* Prompt: For the data below, count the lines that have the string "plus" and state that number by itself.

* Data supplied:
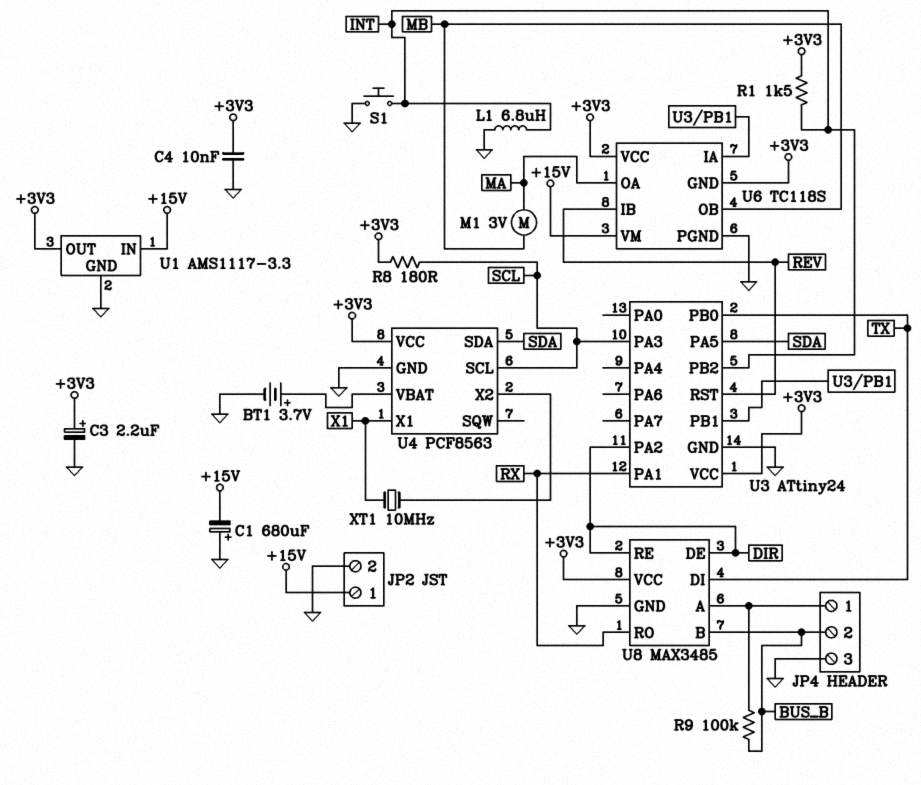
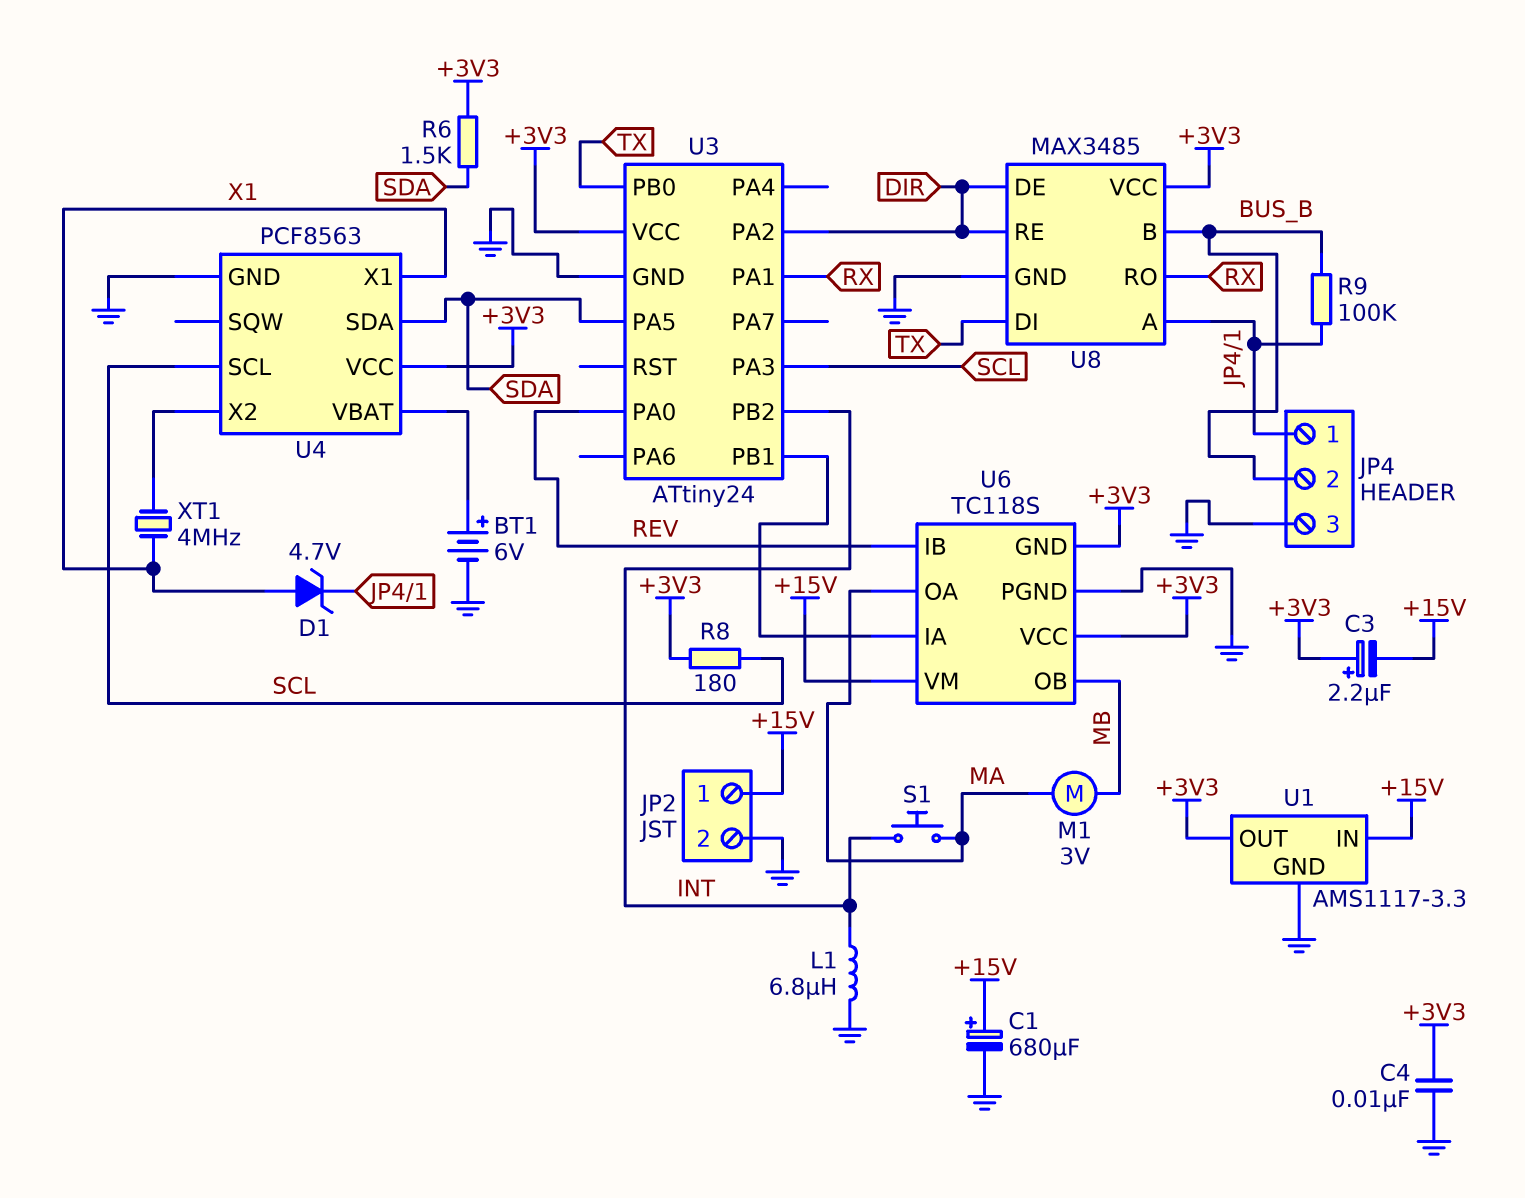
BT1: 3.7V (plus U4/VBAT, minus GND) -> 6V (plus U4/VBAT, minus GND)
C1: 680uF (plus GND, minus +15V) -> 680uF (plus +15V, minus GND)
C3: 2.2uF (plus +3V3, minus GND) -> 2.2uF (plus +3V3, minus +15V)
D1: none -> zener 4.7V (A X1, K JP4/1)
R1: 1.5k (+3V3, INT) -> none
R6: none -> 1.5k (+3V3, SDA)
S1: button (GND, INT) -> button (INT, MA)
U3 pin PA0: none -> REV
U3 pin RST: REV -> none
XT1: 10MHz (U4/X2, X1) -> 4MHz (U4/X2, X1)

* Finished task: 3